▶ PROBLEM REQUIREMENTS
Every line of the listing below is to be duplicated exactly, with the pictures left out.

▶ AVAILABLE DATA
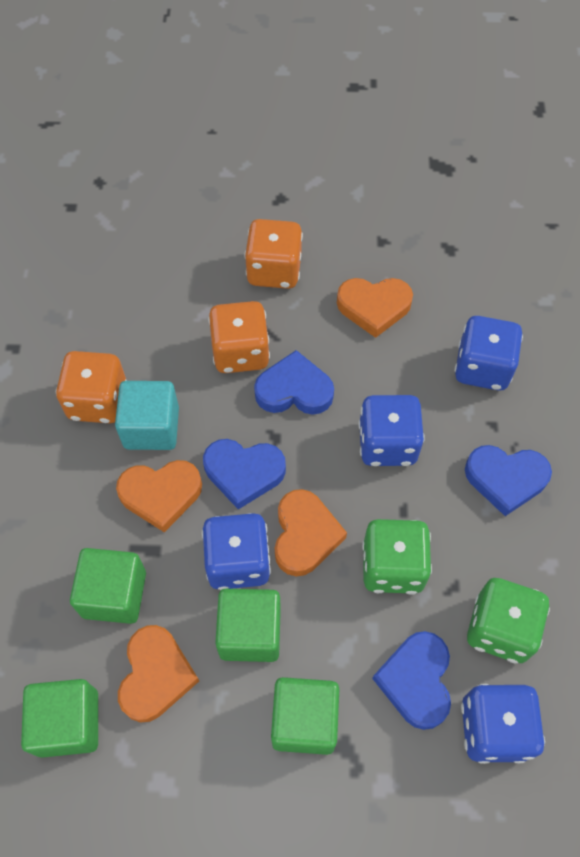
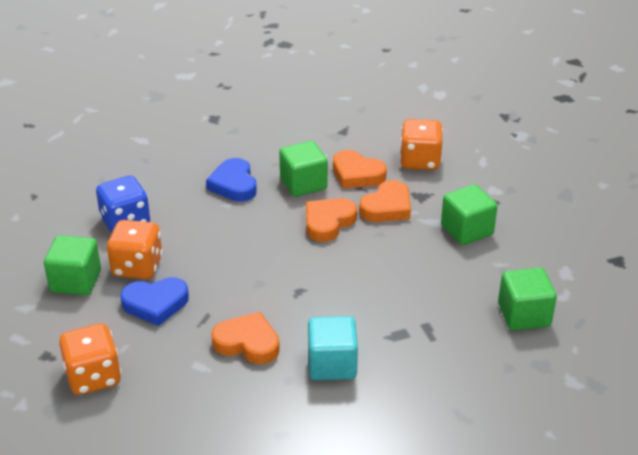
blue dice: 4 -> 1
blue heart: 4 -> 2
green dice: 2 -> 0

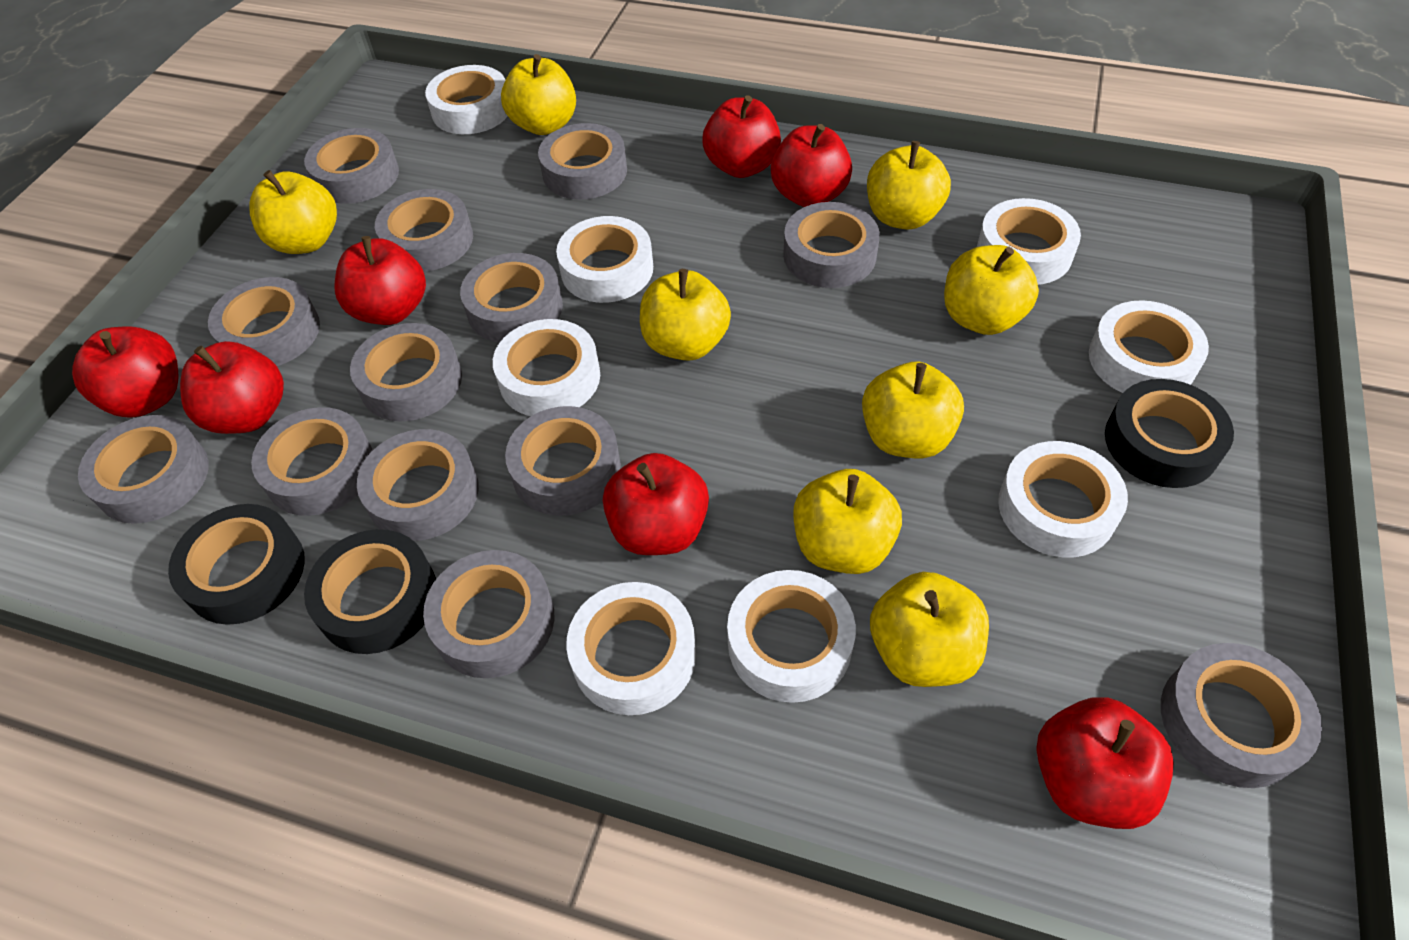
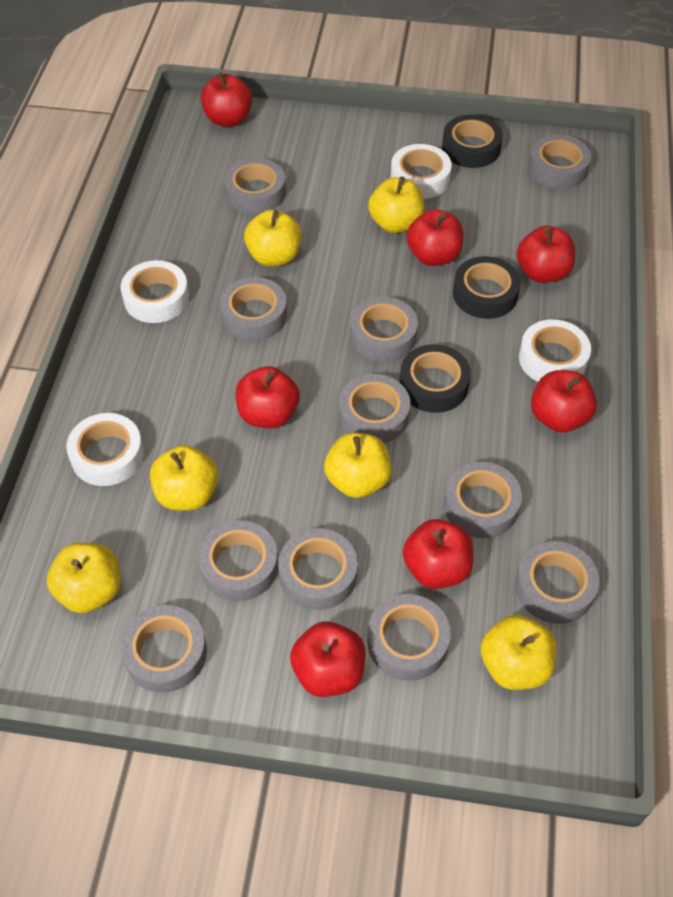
grey tape: 13 -> 11
white tape: 8 -> 4
yellow apple: 8 -> 6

▶ SOLUTION FOR THIS TASK
blue dice: 4 -> 1
blue heart: 4 -> 2
green dice: 2 -> 0

grey tape: 13 -> 11
white tape: 8 -> 4
yellow apple: 8 -> 6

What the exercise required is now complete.